Task material:
------------------------------------------------------------------------
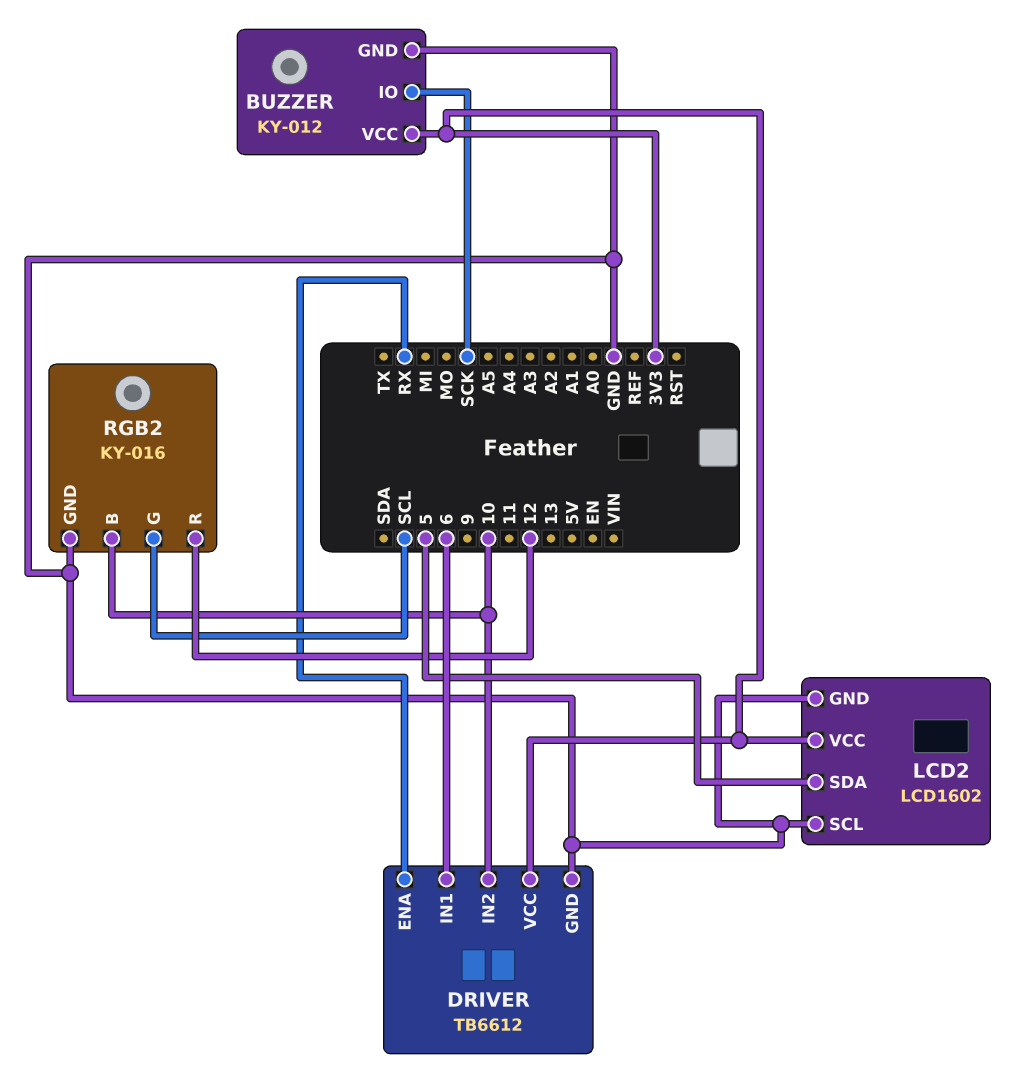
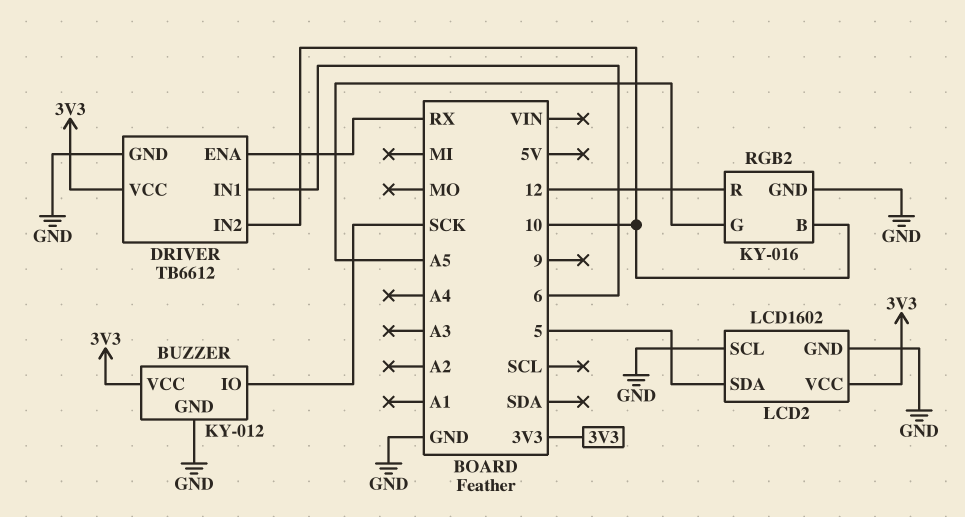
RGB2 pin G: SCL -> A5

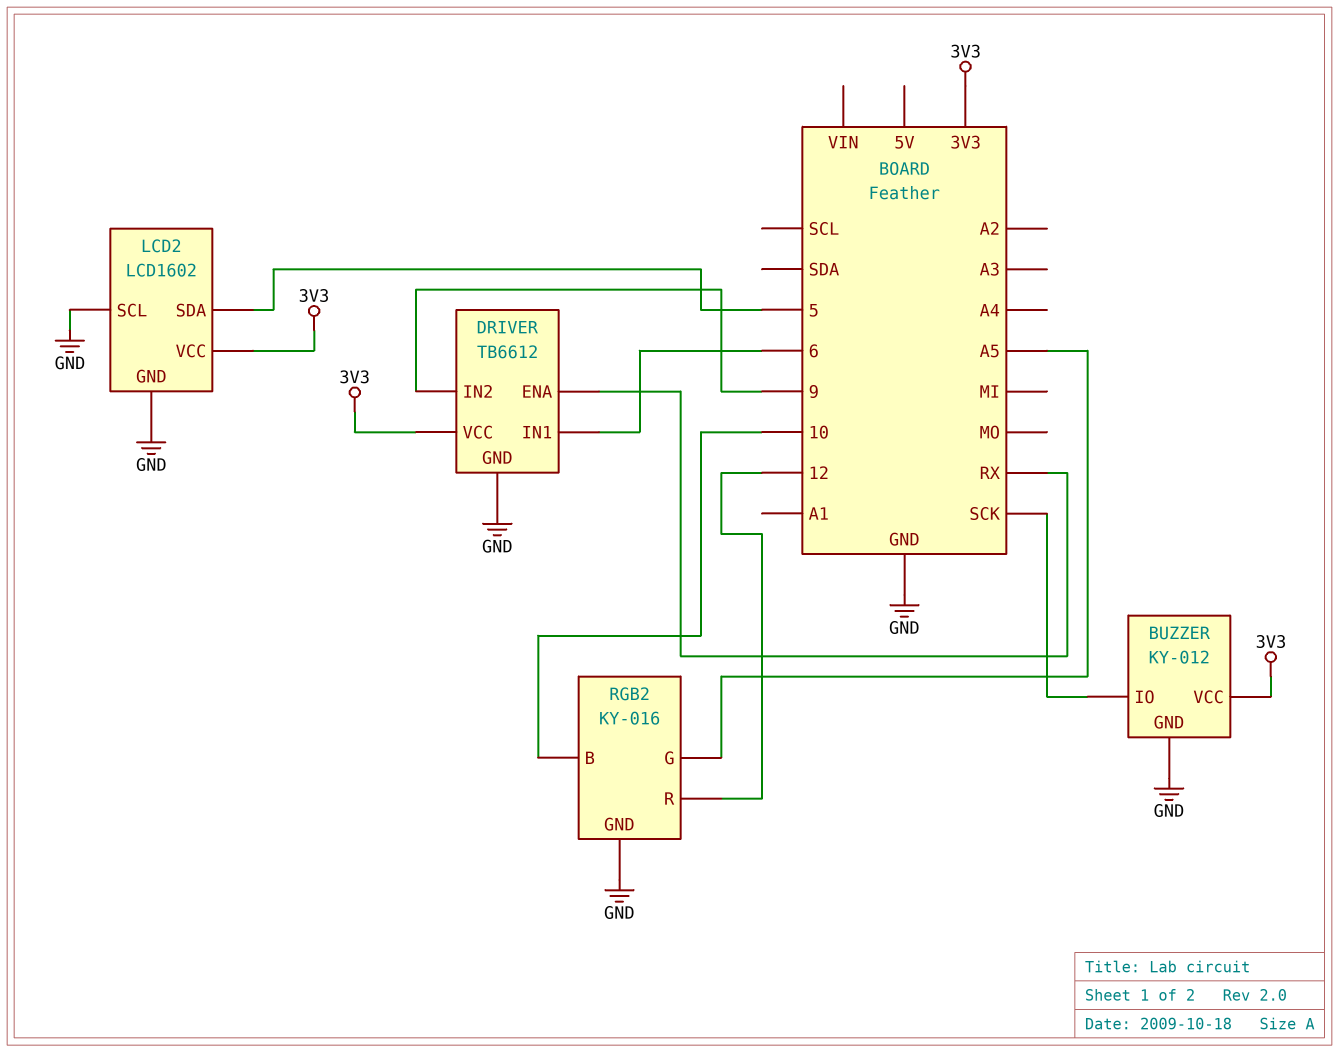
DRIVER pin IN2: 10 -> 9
------------------------------------------------------------------------
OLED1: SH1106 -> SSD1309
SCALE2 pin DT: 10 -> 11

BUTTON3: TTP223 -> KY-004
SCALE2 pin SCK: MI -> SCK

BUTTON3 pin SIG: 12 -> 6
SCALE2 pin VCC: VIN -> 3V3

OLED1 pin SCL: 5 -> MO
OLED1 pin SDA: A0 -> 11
------------------------------------------------------------------------
Instructions for the task:
From the entries above, return exactly the line containing "BUTTON3: TTP223 -> KY-004", the line containing "OLED1 pin SDA: A0 -> 11", and all lines between, and nothing else.

Result:
BUTTON3: TTP223 -> KY-004
SCALE2 pin SCK: MI -> SCK

BUTTON3 pin SIG: 12 -> 6
SCALE2 pin VCC: VIN -> 3V3

OLED1 pin SCL: 5 -> MO
OLED1 pin SDA: A0 -> 11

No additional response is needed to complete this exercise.